[TASK]: Keep the wording of every entry exactly as it is while leaving the pictures out of your copy.

[EXERCISE INPUTS]:
= = = = =

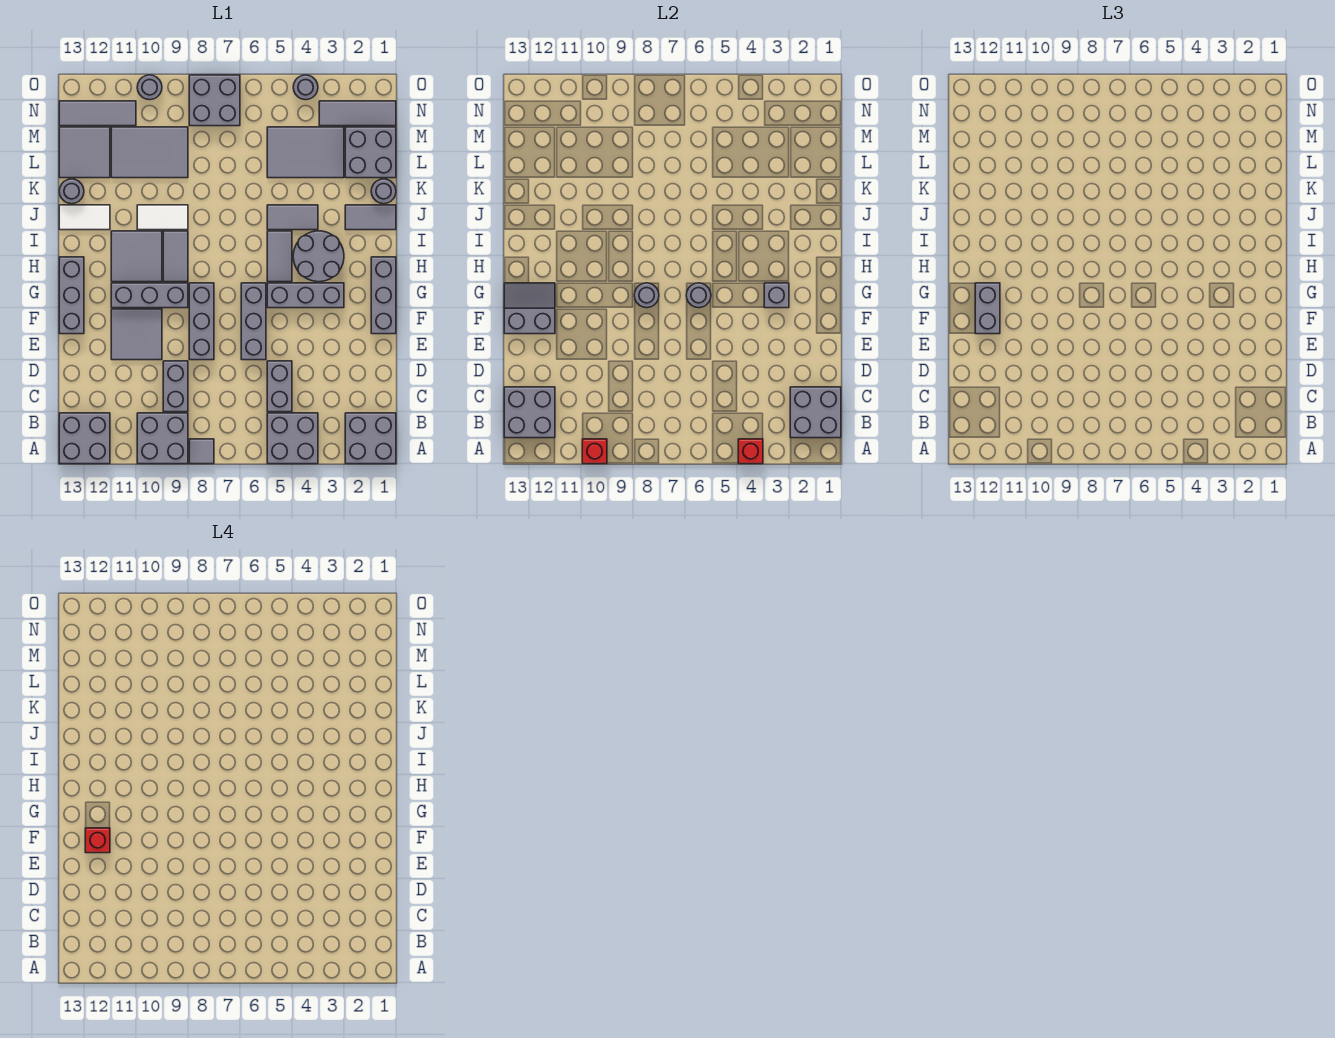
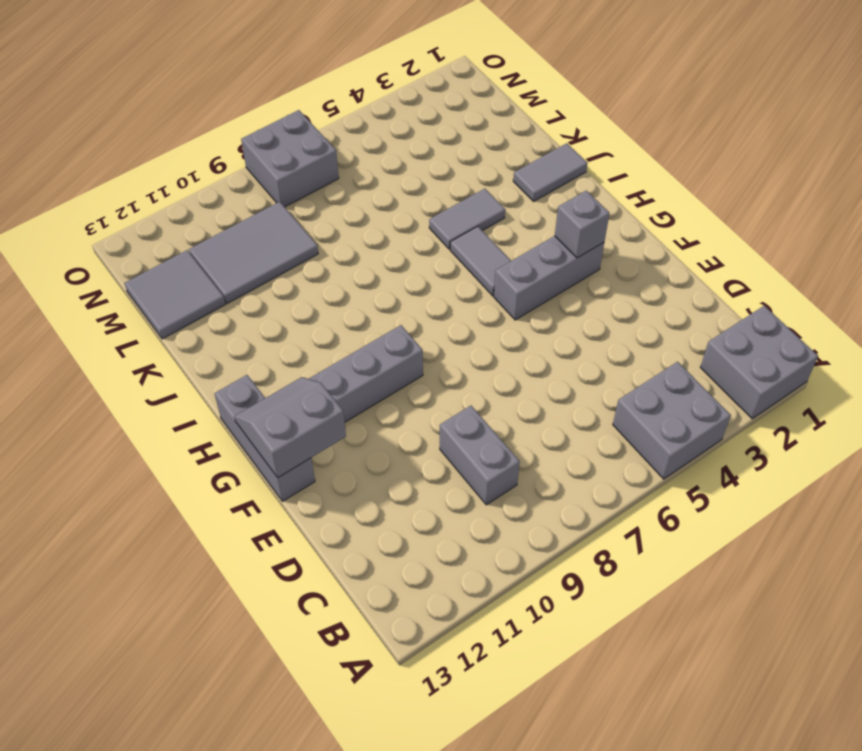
none -> grey tile A8 level 1
none -> grey brick A9:B10 level 1
none -> grey brick A12:B13 level 1
none -> grey brick C5:D5 level 1

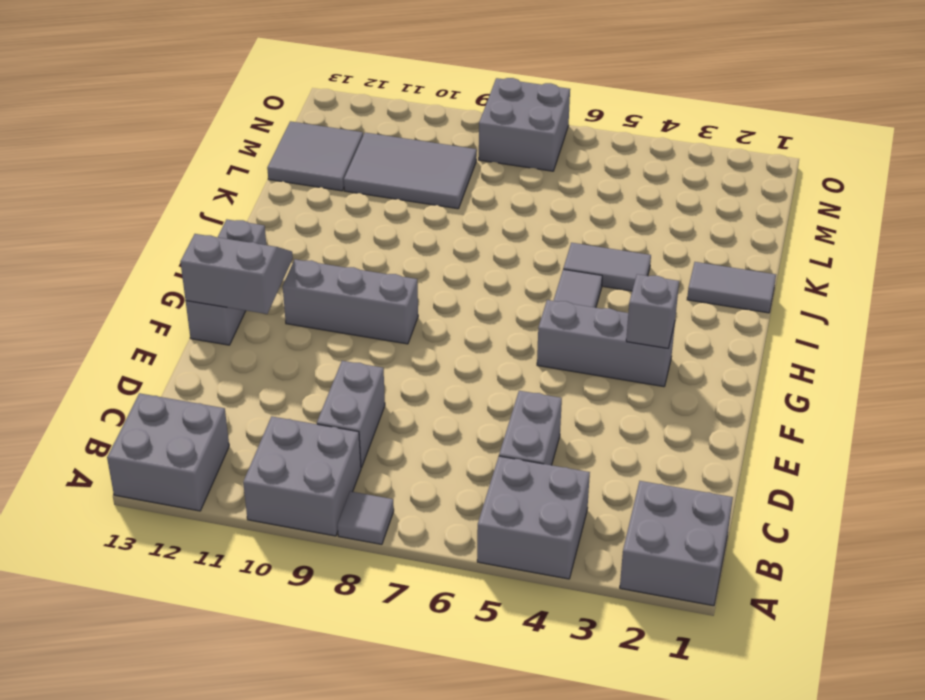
none -> grey brick E6:G6 level 1
none -> grey brick E8:G8 level 1
none -> grey tile E10:F11 level 1
none -> grey brick F1:H1 level 1

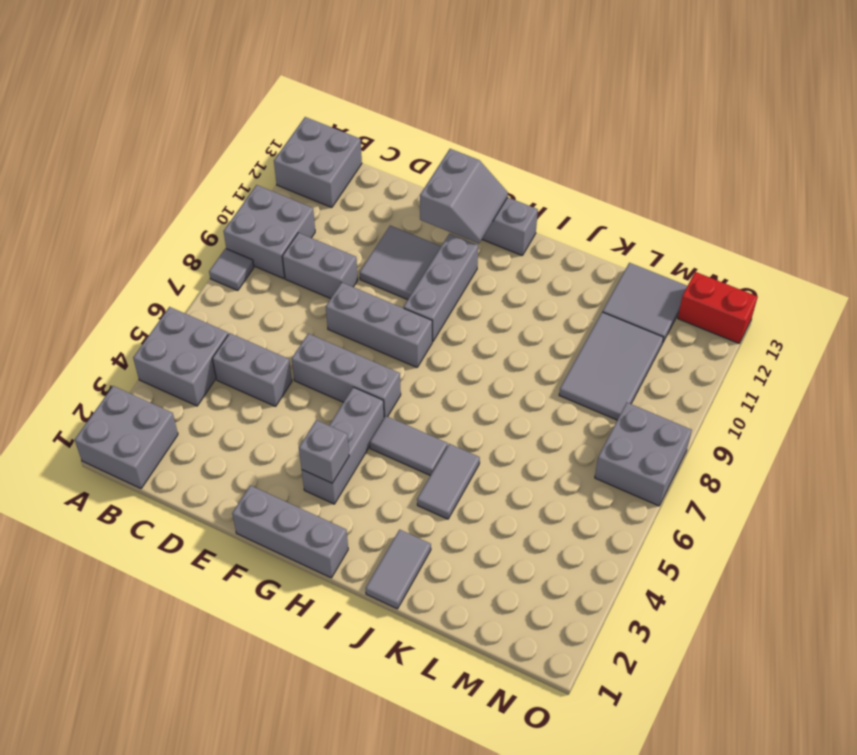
red brick N13:O13 level 1 -> grey tile N11:N13 level 1
none -> grey round brick H3:I4 level 1
none -> grey tile H9:I9 level 1
none -> grey tile H10:I11 level 1
none -> white tile J9:J10 level 1

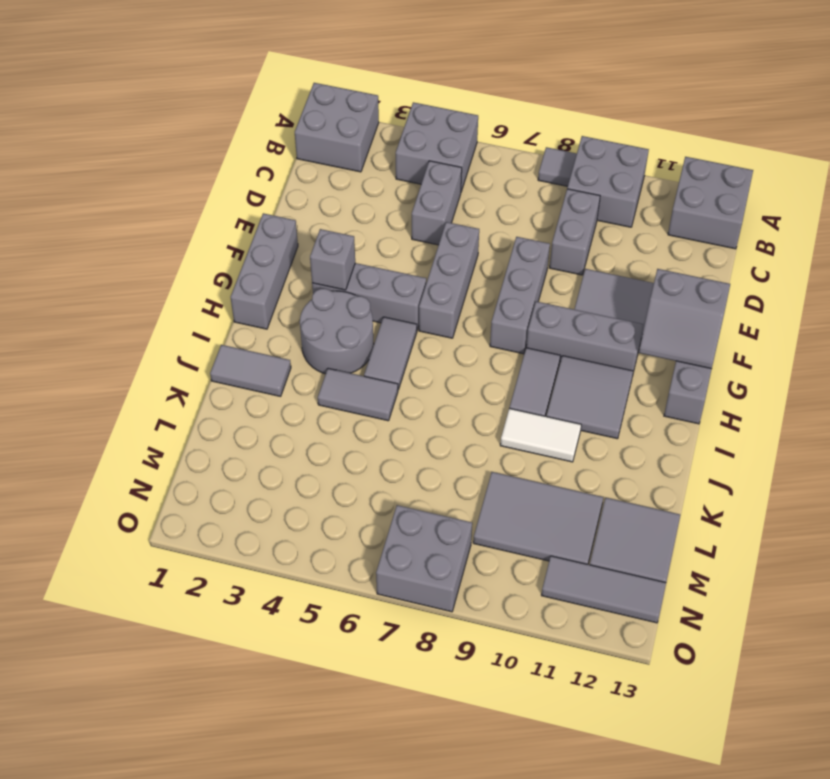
none -> white tile J12:J13 level 1
none -> grey round brick K1 level 1
none -> grey round brick K13 level 1
none -> grey brick L1:M2 level 1

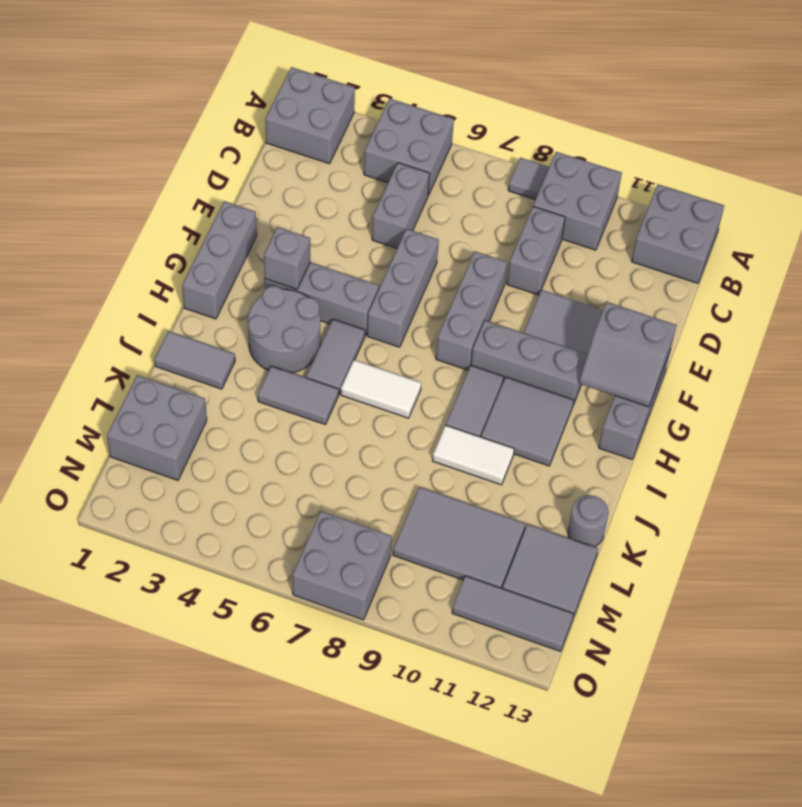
white tile I6:I7 level 1 -> white tile J12:J13 level 1
none -> grey round brick K1 level 1
none -> grey tile L3:M5 level 1
none -> grey tile N1:N3 level 1
none -> grey round brick O4 level 1

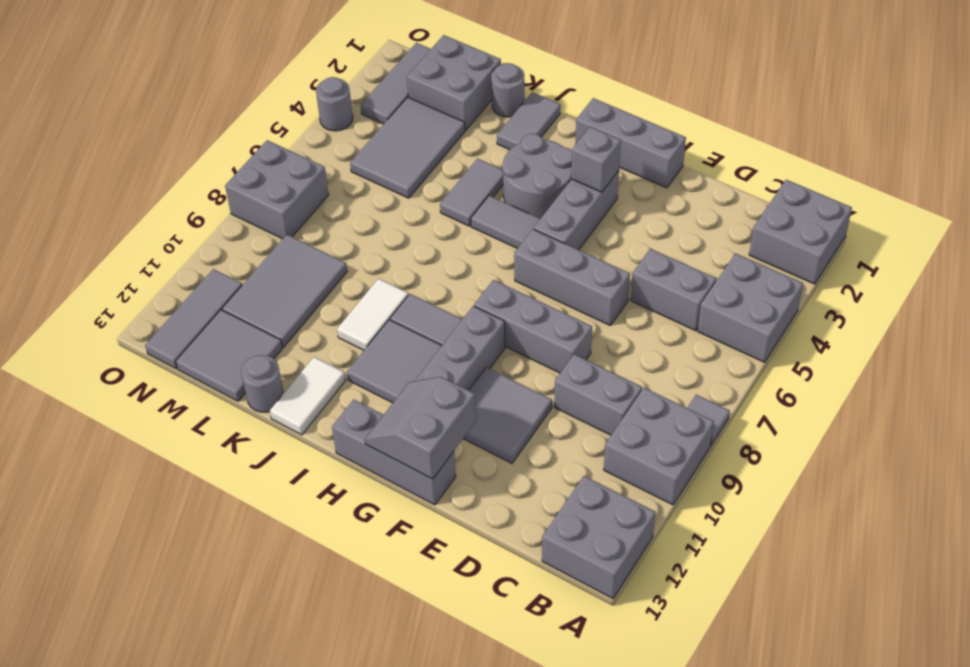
none -> grey round brick O10 level 1
none -> red brick A4 level 2
none -> red brick A10 level 2
none -> grey brick B1:C2 level 2

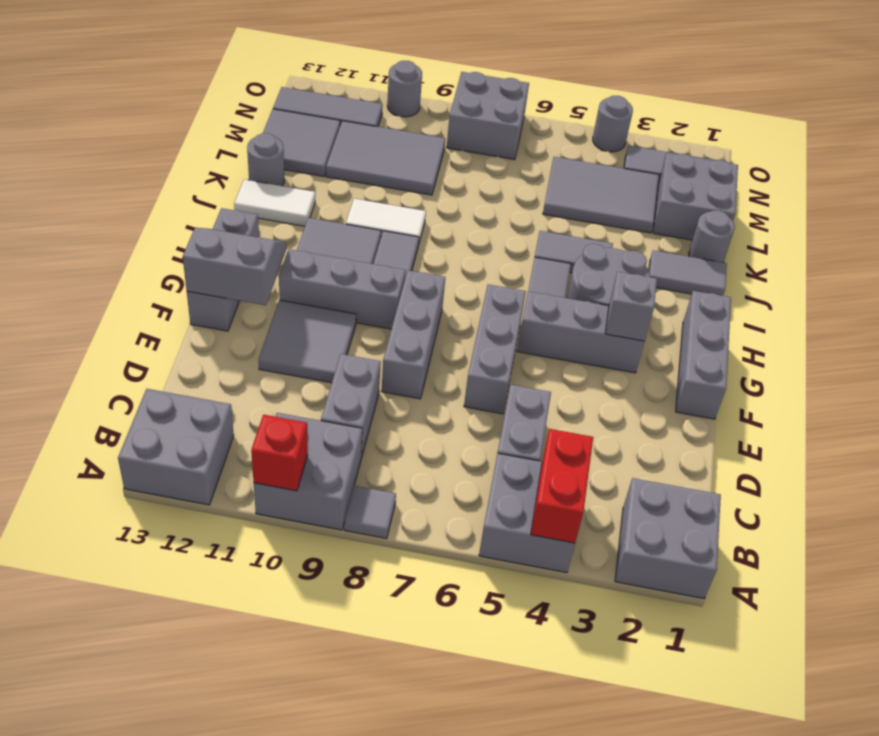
red brick A4:B4 level 2 -> red brick A4 level 2
none -> grey brick B1:C2 level 2
none -> grey brick B12:C13 level 2
none -> grey round brick G6 level 2
none -> grey round brick G8 level 2

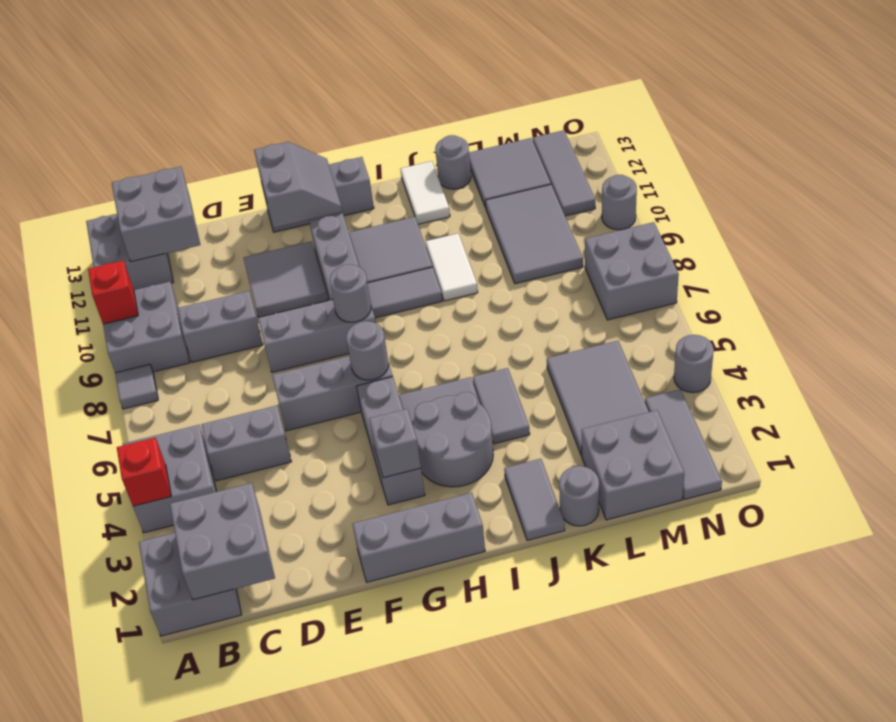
none -> grey brick F12:G12 level 3
none -> red brick F12 level 4

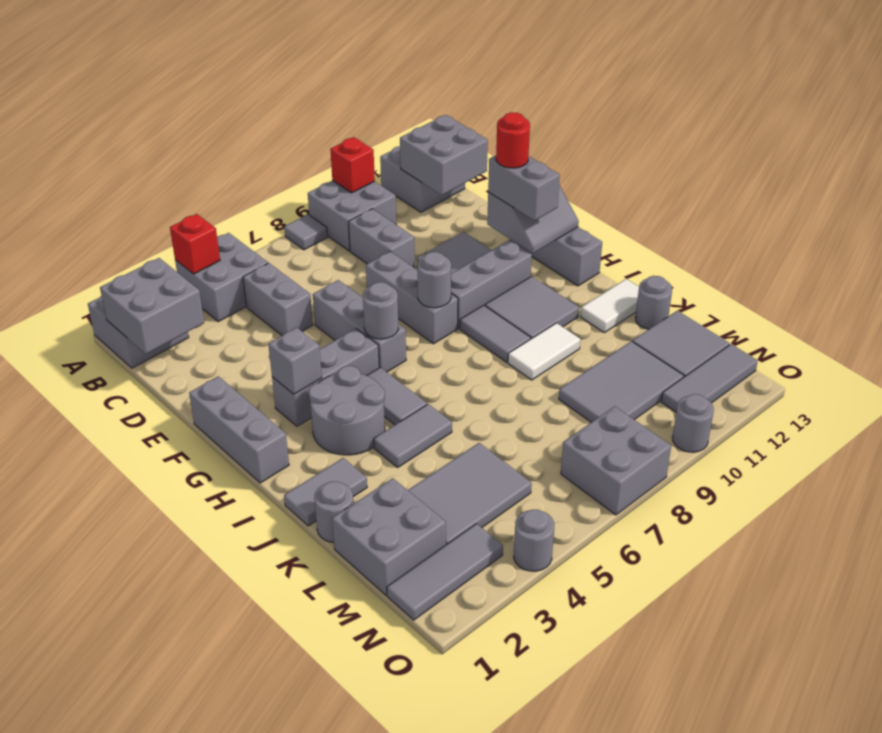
red round brick F12 level 4 -> red brick F12 level 4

= = = = =

[WRITTEN REPLY]:
none -> grey tile A8 level 1
none -> grey brick A9:B10 level 1
none -> grey brick A12:B13 level 1
none -> grey brick C5:D5 level 1

none -> grey brick E6:G6 level 1
none -> grey brick E8:G8 level 1
none -> grey tile E10:F11 level 1
none -> grey brick F1:H1 level 1

red brick N13:O13 level 1 -> grey tile N11:N13 level 1
none -> grey round brick H3:I4 level 1
none -> grey tile H9:I9 level 1
none -> grey tile H10:I11 level 1
none -> white tile J9:J10 level 1

none -> white tile J12:J13 level 1
none -> grey round brick K1 level 1
none -> grey round brick K13 level 1
none -> grey brick L1:M2 level 1

white tile I6:I7 level 1 -> white tile J12:J13 level 1
none -> grey round brick K1 level 1
none -> grey tile L3:M5 level 1
none -> grey tile N1:N3 level 1
none -> grey round brick O4 level 1

none -> grey round brick O10 level 1
none -> red brick A4 level 2
none -> red brick A10 level 2
none -> grey brick B1:C2 level 2

red brick A4:B4 level 2 -> red brick A4 level 2
none -> grey brick B1:C2 level 2
none -> grey brick B12:C13 level 2
none -> grey round brick G6 level 2
none -> grey round brick G8 level 2

none -> grey brick F12:G12 level 3
none -> red brick F12 level 4

red round brick F12 level 4 -> red brick F12 level 4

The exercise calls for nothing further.